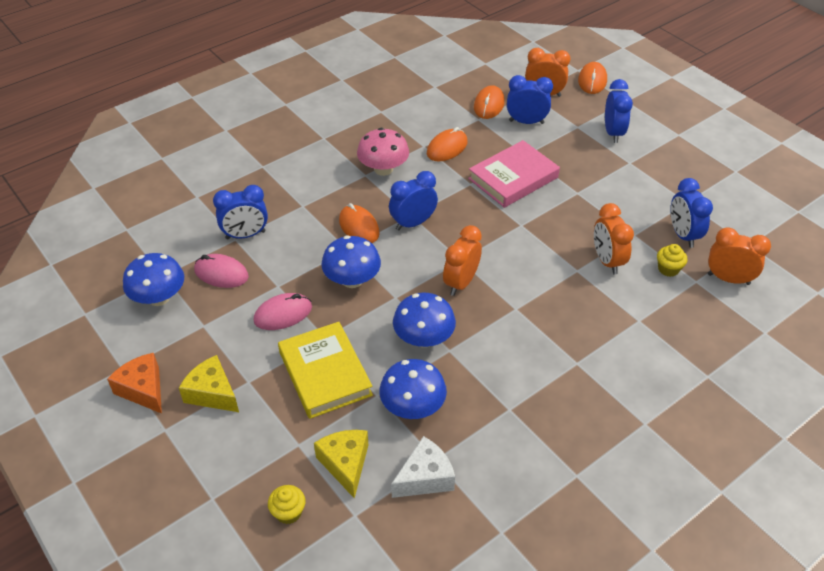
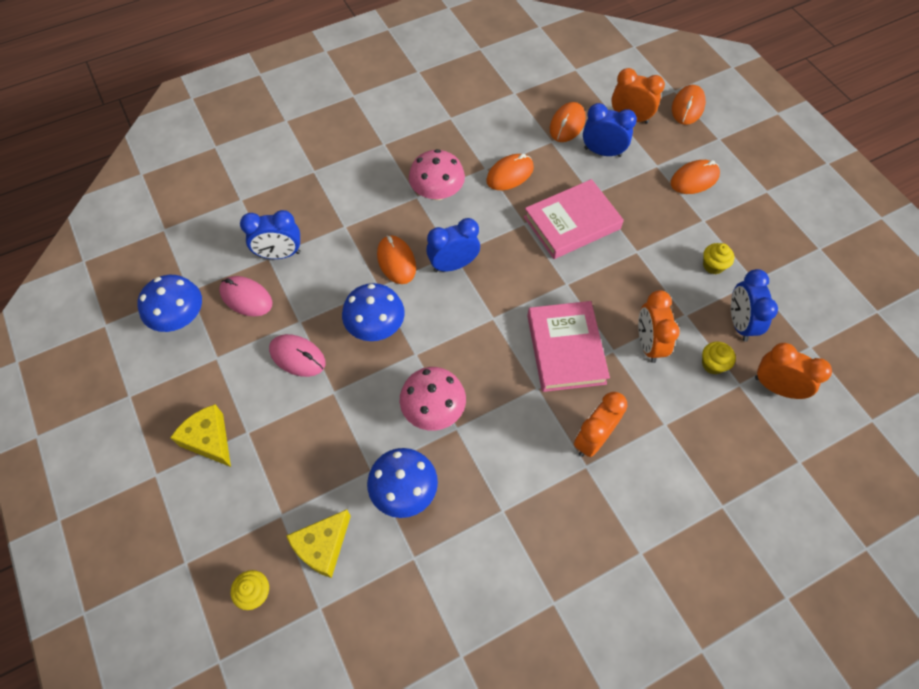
camera: 10 degrees right, 15 degrees up
(143, 389) = (144, 424): orange cheese -> none
(283, 314) = (297, 357): pink mouse -> pink mouse turned 45 degrees clockwise
(325, 373) = (324, 435): yellow book -> none
(345, 464) = (322, 546): yellow cheese -> yellow cheese turned 135 degrees counterclockwise
(424, 338) = (433, 409): blue mushroom -> pink mushroom
(425, 478) = (398, 577): white cheese -> none
(461, 283) = (487, 347): orange clock -> orange clock (593, 439)
(533, 275) = (565, 349): none -> pink book
(613, 133) = (694, 179): blue clock -> orange mouse
(647, 195) = (713, 265): none -> yellow cupcake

========================

▶ **WHAT YOU ARE ASKED TO DO**: Set down every entry above verbatim, without pictures.

▶ **WORKED SOLUTION**:
camera: 10 degrees right, 15 degrees up
(143, 389) = (144, 424): orange cheese -> none
(283, 314) = (297, 357): pink mouse -> pink mouse turned 45 degrees clockwise
(325, 373) = (324, 435): yellow book -> none
(345, 464) = (322, 546): yellow cheese -> yellow cheese turned 135 degrees counterclockwise
(424, 338) = (433, 409): blue mushroom -> pink mushroom
(425, 478) = (398, 577): white cheese -> none
(461, 283) = (487, 347): orange clock -> orange clock (593, 439)
(533, 275) = (565, 349): none -> pink book
(613, 133) = (694, 179): blue clock -> orange mouse
(647, 195) = (713, 265): none -> yellow cupcake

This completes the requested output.